**Work to complete**
Lines with the string "OLED" must each be copied from the listing.

**Extracted records**
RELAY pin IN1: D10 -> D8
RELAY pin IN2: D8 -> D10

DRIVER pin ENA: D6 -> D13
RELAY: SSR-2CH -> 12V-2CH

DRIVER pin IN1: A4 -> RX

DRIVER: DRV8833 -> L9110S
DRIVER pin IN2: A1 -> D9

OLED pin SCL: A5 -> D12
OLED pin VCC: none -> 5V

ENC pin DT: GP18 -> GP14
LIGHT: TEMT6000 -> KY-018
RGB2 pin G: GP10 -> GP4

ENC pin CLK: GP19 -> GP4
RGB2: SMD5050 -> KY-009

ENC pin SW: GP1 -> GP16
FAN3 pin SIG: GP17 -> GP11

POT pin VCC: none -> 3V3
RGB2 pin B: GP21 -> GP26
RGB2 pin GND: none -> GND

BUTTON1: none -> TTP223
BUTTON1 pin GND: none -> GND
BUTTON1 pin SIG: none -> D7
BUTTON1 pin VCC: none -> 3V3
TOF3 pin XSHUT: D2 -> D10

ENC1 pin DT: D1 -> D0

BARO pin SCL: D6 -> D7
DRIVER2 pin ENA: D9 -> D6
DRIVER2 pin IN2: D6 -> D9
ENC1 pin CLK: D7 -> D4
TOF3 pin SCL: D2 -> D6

**Final answer**
OLED pin SCL: A5 -> D12
OLED pin VCC: none -> 5V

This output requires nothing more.